WHAT YOU ARE ASKED TO DO: Give the data below again exactly as written, but without the pictures.

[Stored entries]
___

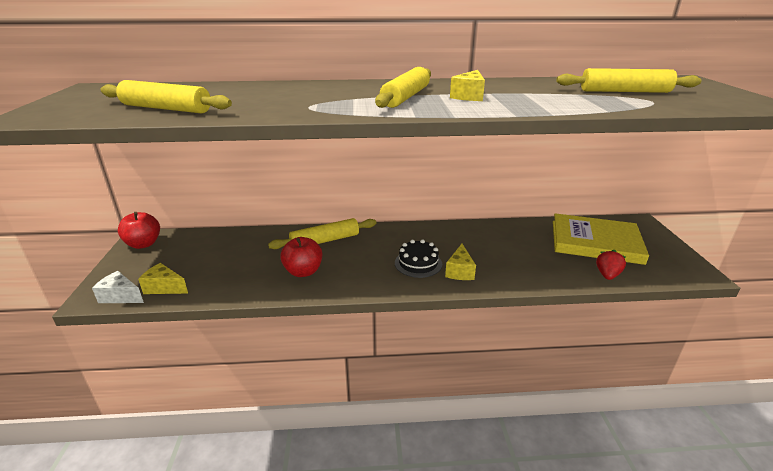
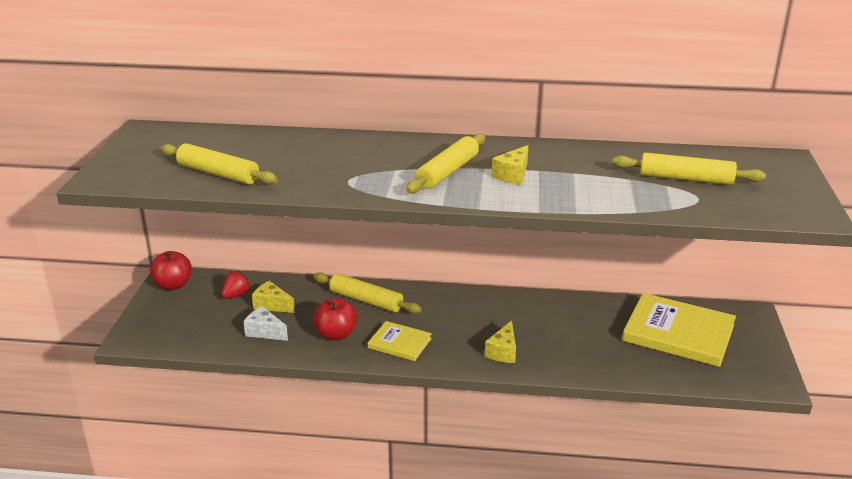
camera: 10 degrees right, 0 degrees up
(121, 296) = (155, 341): white cheese -> white cheese (265, 332)
(164, 287) = (196, 337): yellow cheese -> yellow cheese (272, 305)
(325, 241) = (366, 300): yellow rolling pin -> yellow rolling pin turned 45 degrees clockwise
(364, 273) = (399, 343): none -> yellow book
(418, 263) = (461, 338): black cake -> none
(607, 275) = (666, 374): red strawberry -> red strawberry (236, 295)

___

ANSWER SPACE:
camera: 10 degrees right, 0 degrees up
(121, 296) = (155, 341): white cheese -> white cheese (265, 332)
(164, 287) = (196, 337): yellow cheese -> yellow cheese (272, 305)
(325, 241) = (366, 300): yellow rolling pin -> yellow rolling pin turned 45 degrees clockwise
(364, 273) = (399, 343): none -> yellow book
(418, 263) = (461, 338): black cake -> none
(607, 275) = (666, 374): red strawberry -> red strawberry (236, 295)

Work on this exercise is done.